══ GIVEN MATERIAL ══

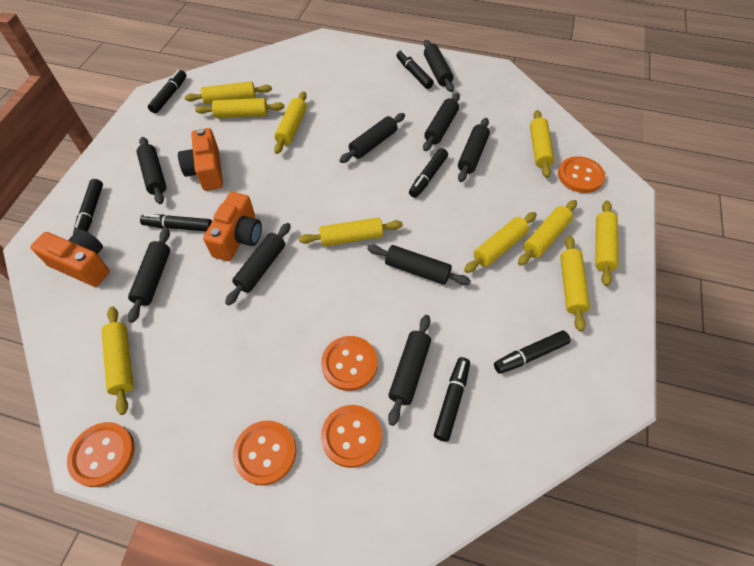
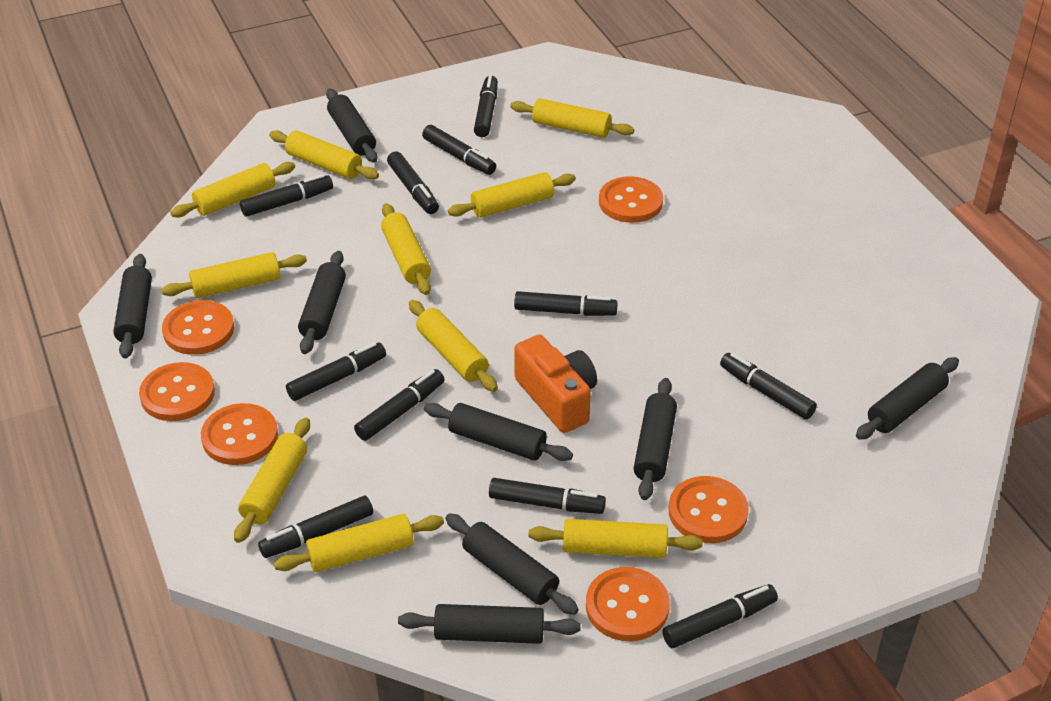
black marker: 7 -> 11
black rolling pin: 9 -> 8
orange button: 5 -> 6
orange camera: 3 -> 1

═══

**WORK ITEM**
Write all the lines above out again exactly, minus the images.

**ANSWER SPACE**
black marker: 7 -> 11
black rolling pin: 9 -> 8
orange button: 5 -> 6
orange camera: 3 -> 1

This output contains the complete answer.